* **Task brief**
The required result is an exact copy of the lines beginning at the line that contains "(196, 156) = (195, 369): green" and ending at the last line of the material below.

* **Supplied data**
=-=-=
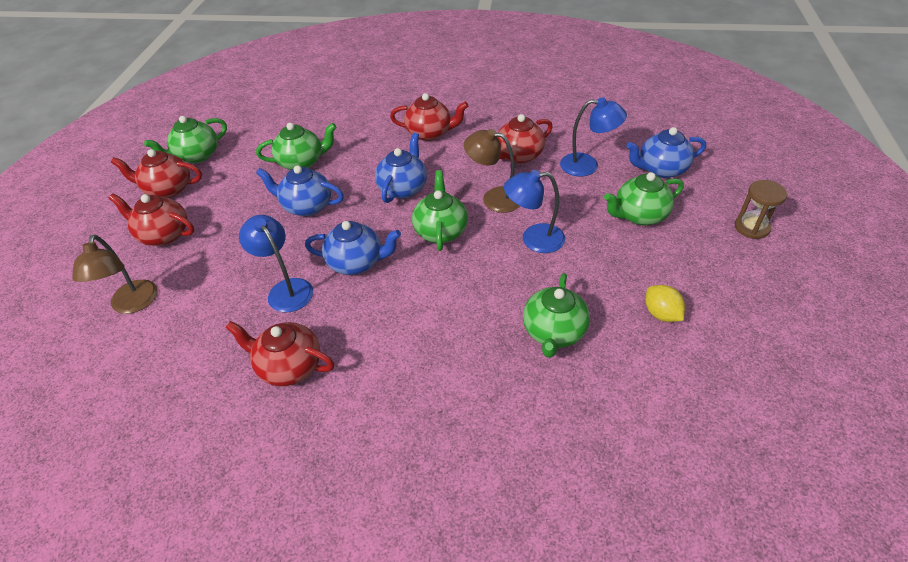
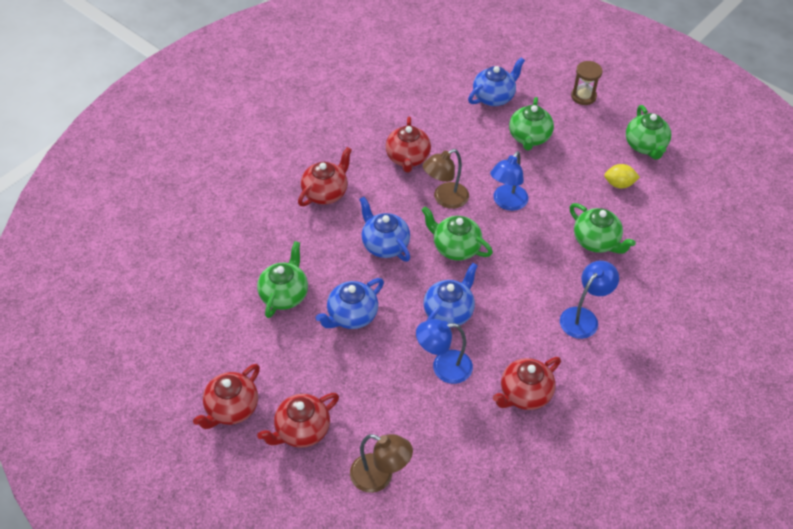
camera: 60 degrees left, 5 degrees up
(196, 156) = (195, 369): green teapot -> green teapot (645, 146)
(587, 165) = (455, 129): blue lamp -> blue lamp (583, 317)
(661, 169) = (494, 97): blue teapot -> blue teapot turned 150 degrees counterclockwise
=-=-=
* **Response area**
(196, 156) = (195, 369): green teapot -> green teapot (645, 146)
(587, 165) = (455, 129): blue lamp -> blue lamp (583, 317)
(661, 169) = (494, 97): blue teapot -> blue teapot turned 150 degrees counterclockwise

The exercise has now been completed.